(TASK TO CARRY OUT) In the entries below, begin at the line with "pink pencil [347,236,424,277]" and stop after the line with "camera: 65 degrees left, 10 degrees up"; output those lines exactly and omit the pictures.

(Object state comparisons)
+ + + + + + +

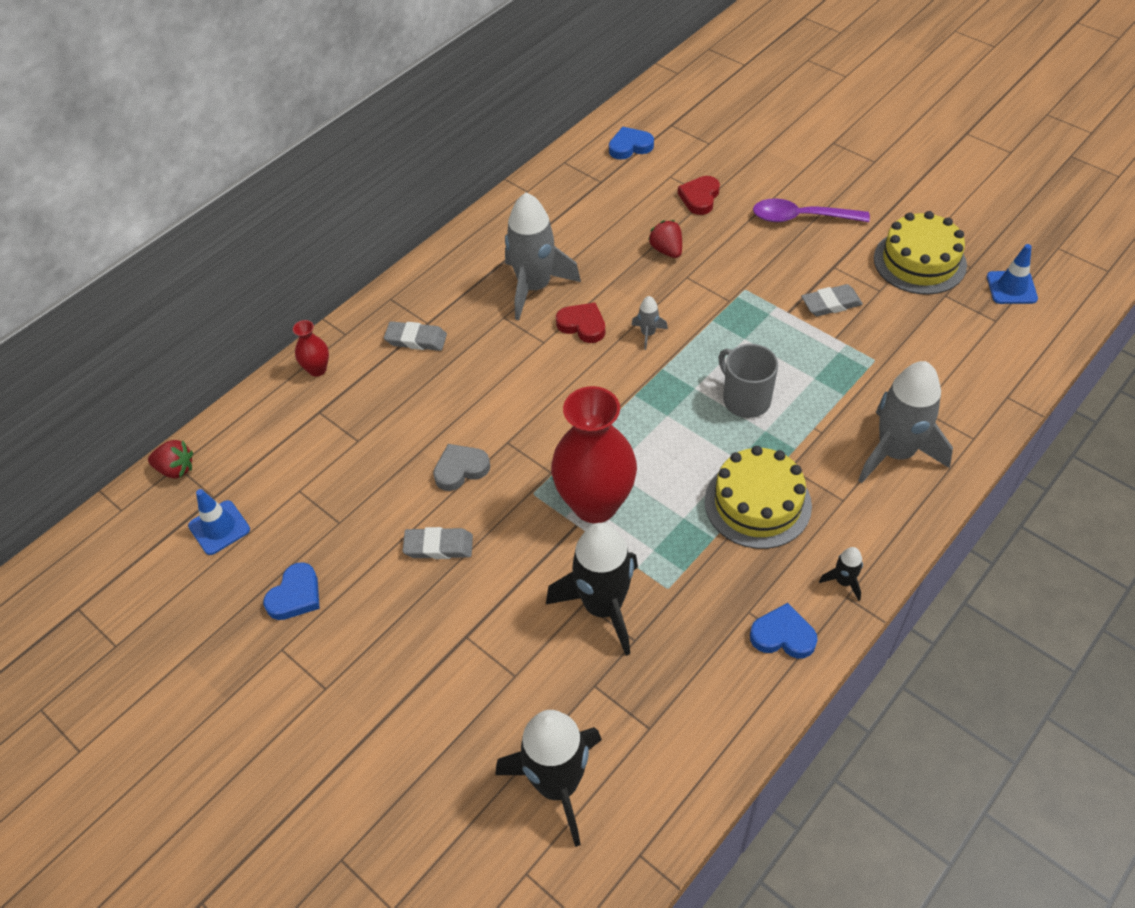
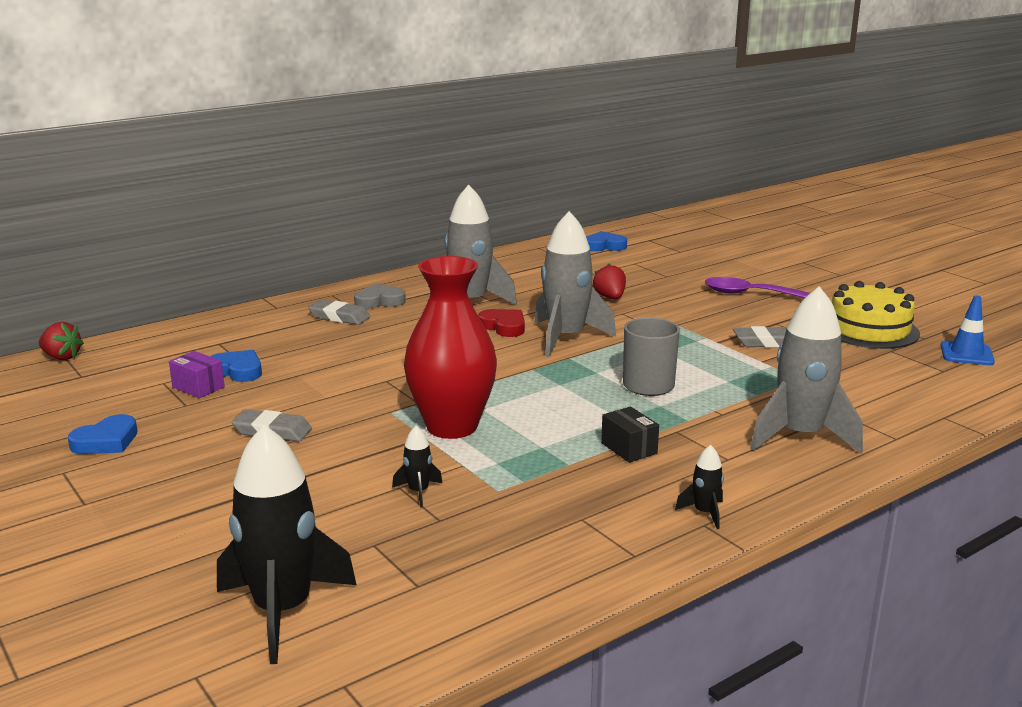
camera: 10 degrees right, 30 degrees down
blue traffic cone [188,489,250,555] -> none
red vase [293,320,329,377] -> none
grey heart [433,444,490,491] -> grey heart moved to [354,284,406,309]
black rocket [546,523,638,656] -> black rocket [392,426,442,507], size x0.43
grey rocket [632,296,668,350] -> grey rocket [534,211,616,357], size x2.34
red heart [678,176,720,215] -> none
yellow cake [705,446,812,549] -> black box [601,406,659,463]
blue heart [750,603,818,659] -> blue heart moved to [210,350,262,382]
none -> purple box [169,351,225,398]

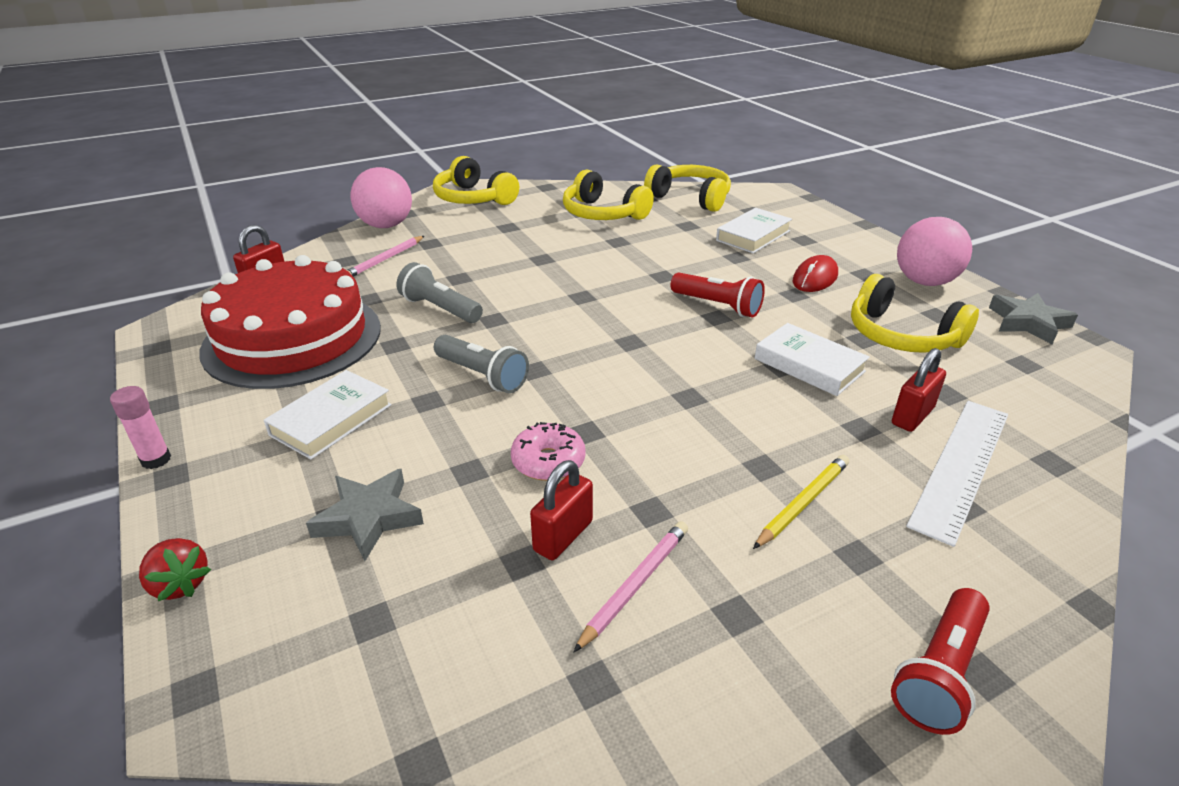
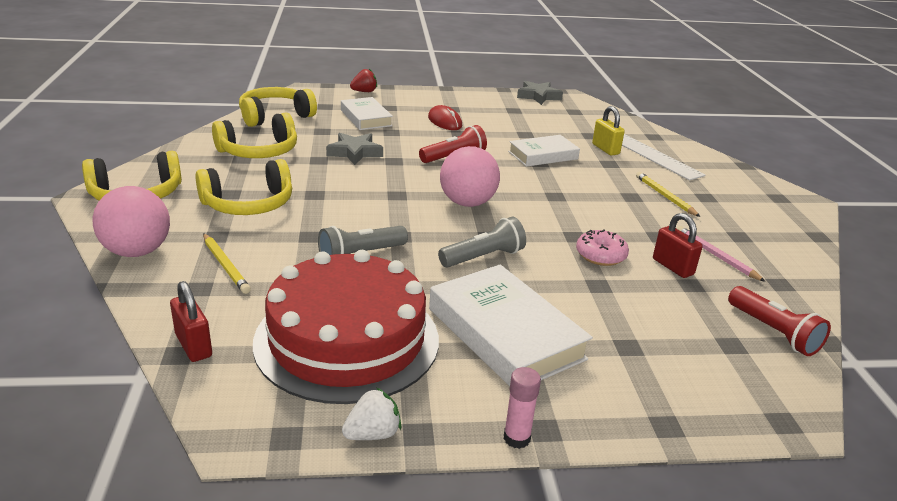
camera: 70 degrees left, 5 degrees down
red strawberry [139,538,211,601] -> red strawberry moved to [350,69,377,92]
white book [264,370,392,460] -> white book [429,265,593,386], size x1.59
grey star [306,469,424,561] -> grey star moved to [326,133,383,165]
pink pencil [347,236,424,277] -> yellow pencil [203,233,251,294]
yellow headphones [851,274,979,353] -> yellow headphones moved to [195,159,292,215]
red flashlight [891,588,990,735] -> red flashlight moved to [728,286,831,356]
red padlock [892,348,946,432] -> yellow padlock [592,106,625,156]
pink ball [897,217,972,286] -> pink ball moved to [440,146,500,207]
none -> white strawberry [342,388,401,440]

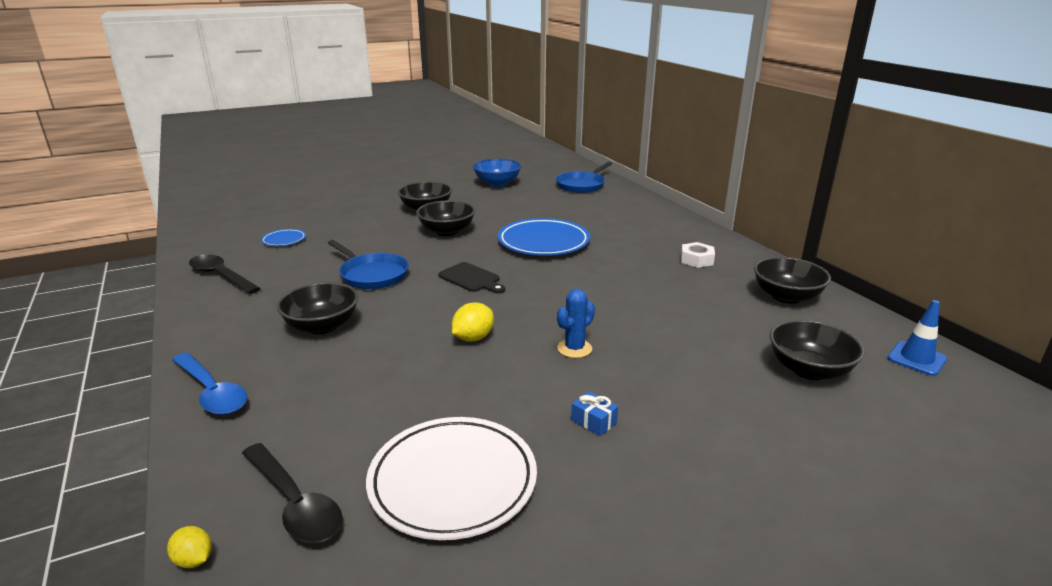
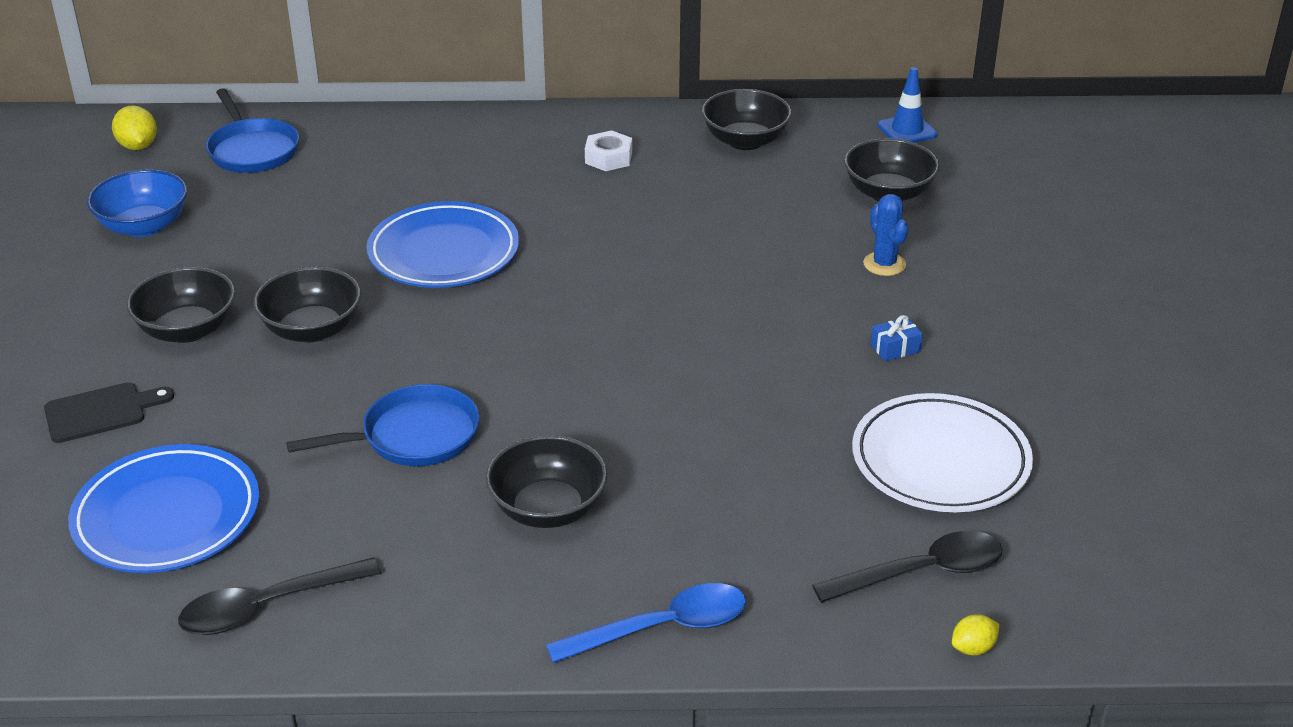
camera: 65 degrees left, 10 degrees up
blue plate [261,229,306,246] -> blue plate [68,444,260,573], size x2.15
black cutting board [438,262,505,294] -> black cutting board moved to [44,382,174,443]
yellow lemon [452,302,494,342] -> yellow lemon moved to [112,105,157,150]
blue cactus [557,289,595,358] -> blue cactus moved to [863,194,908,276]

+ + + + + + +

(SOLVED EXERCISE)
pink pencil [347,236,424,277] -> yellow pencil [203,233,251,294]
yellow headphones [851,274,979,353] -> yellow headphones moved to [195,159,292,215]
red flashlight [891,588,990,735] -> red flashlight moved to [728,286,831,356]
red padlock [892,348,946,432] -> yellow padlock [592,106,625,156]
pink ball [897,217,972,286] -> pink ball moved to [440,146,500,207]
none -> white strawberry [342,388,401,440]

camera: 65 degrees left, 10 degrees up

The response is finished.